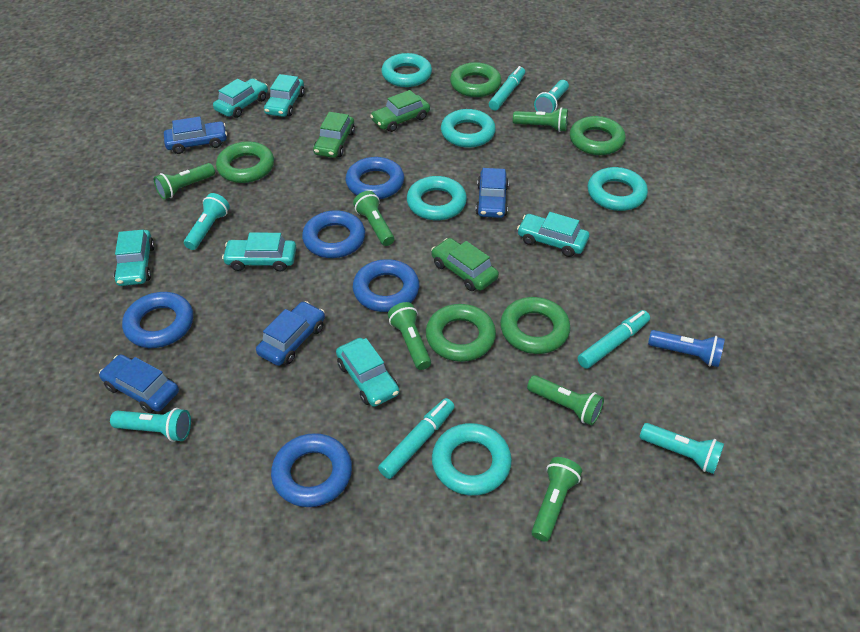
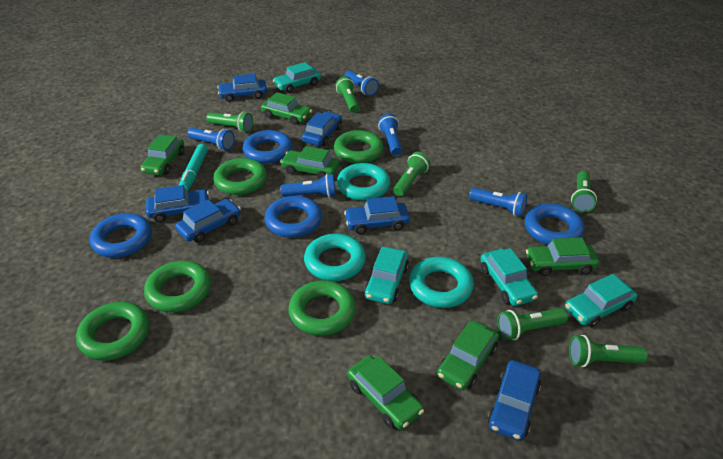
blue car: 4 -> 6
blue flashlight: 1 -> 5
blue ring: 5 -> 4
green car: 3 -> 6
turquoise car: 6 -> 4
turquoise flashlight: 4 -> 0
turquoise marker: 3 -> 1
turquoise ring: 5 -> 3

○ ○ ○ ○ ○

→ Action item
Repeat, with no changes, each line from the one with "green car: 3 -> 6" to the end of the listing, including both ends and nothing else.

→ Output
green car: 3 -> 6
turquoise car: 6 -> 4
turquoise flashlight: 4 -> 0
turquoise marker: 3 -> 1
turquoise ring: 5 -> 3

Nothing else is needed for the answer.